HOW TO COMPLETE THIS TASK
Only the lines from the one with "J7 pin 1: N_8 -> N_33" to the end of the data below should be given again, exactly, with both ends included and pictures omitted.

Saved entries
════════════════

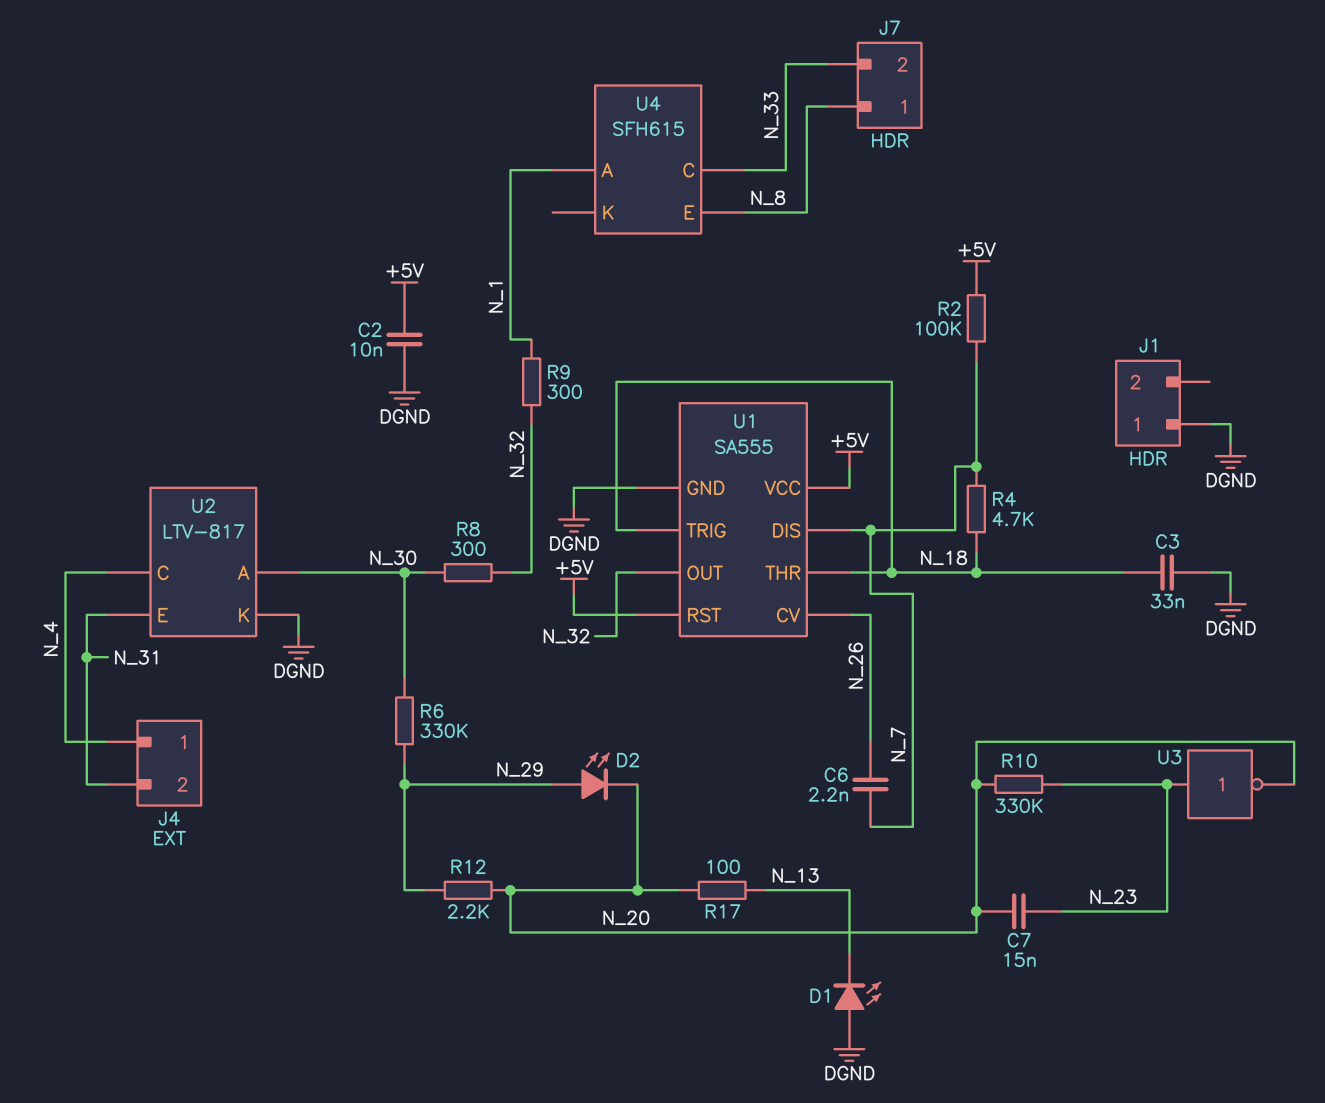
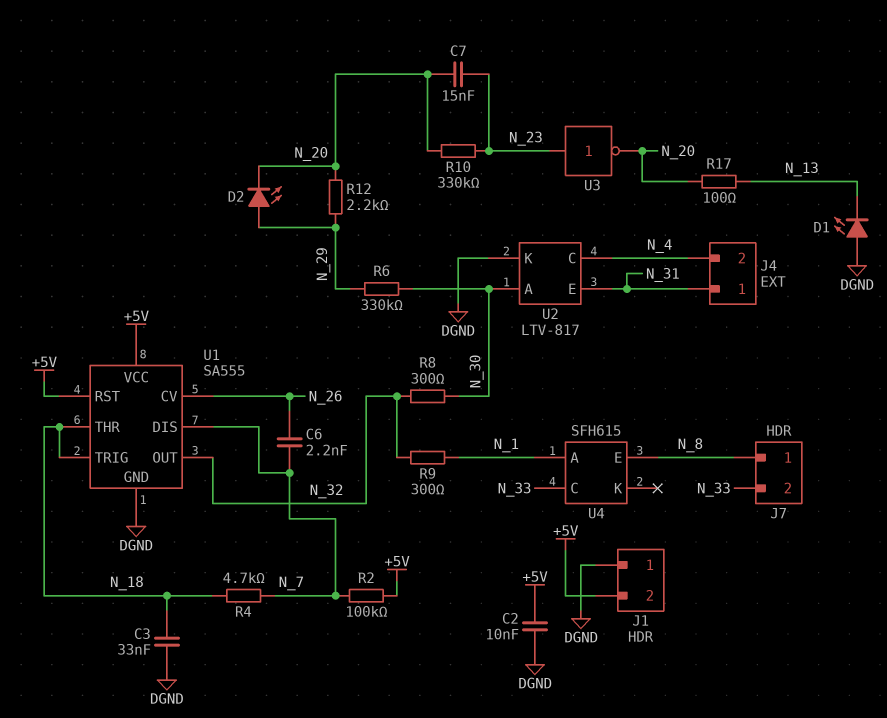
J1 pin 2: none -> +5V
J4 pin 1: N_4 -> N_31
J4 pin 2: N_31 -> N_4

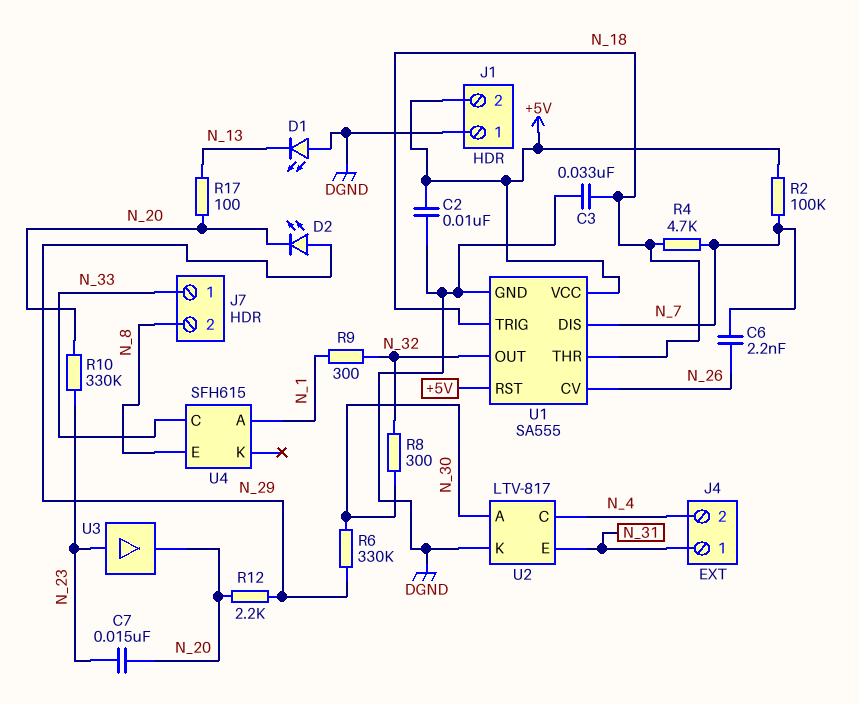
J7 pin 1: N_8 -> N_33
J7 pin 2: N_33 -> N_8
U3: NOT (in N_23, out N_20) -> buffer (in N_23, out N_20)

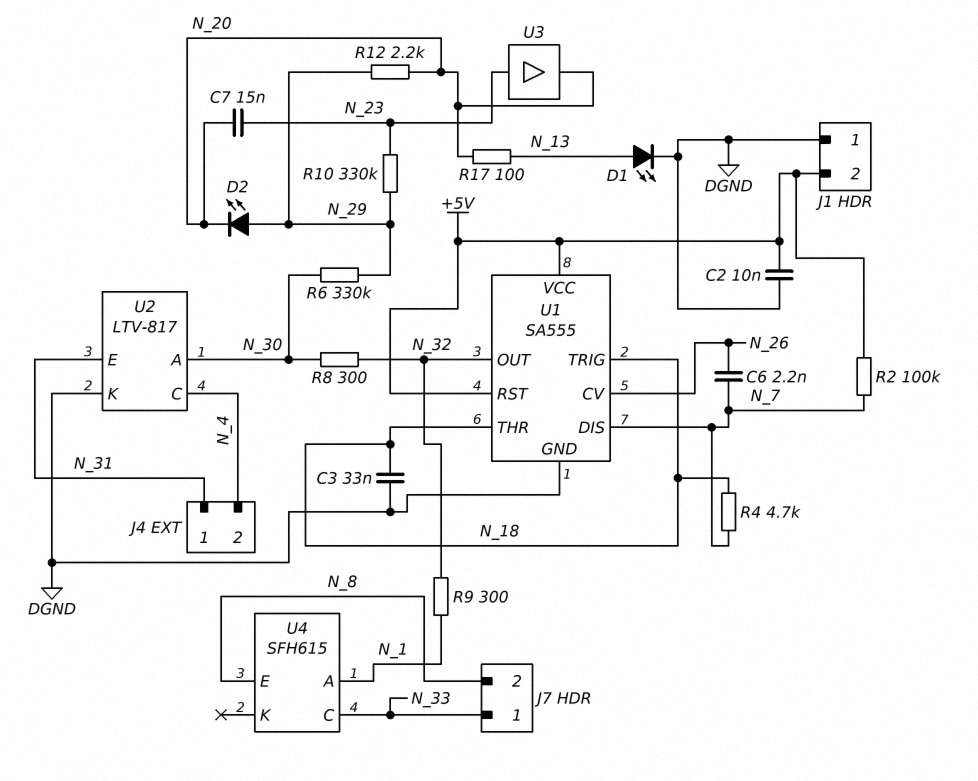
D1: LED (A DGND, K N_13) -> LED (A N_13, K DGND)
R10: 330k (N_20, N_23) -> 330k (N_23, N_29)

════════════════

OUTPUT
J7 pin 1: N_8 -> N_33
J7 pin 2: N_33 -> N_8
U3: NOT (in N_23, out N_20) -> buffer (in N_23, out N_20)

D1: LED (A DGND, K N_13) -> LED (A N_13, K DGND)
R10: 330k (N_20, N_23) -> 330k (N_23, N_29)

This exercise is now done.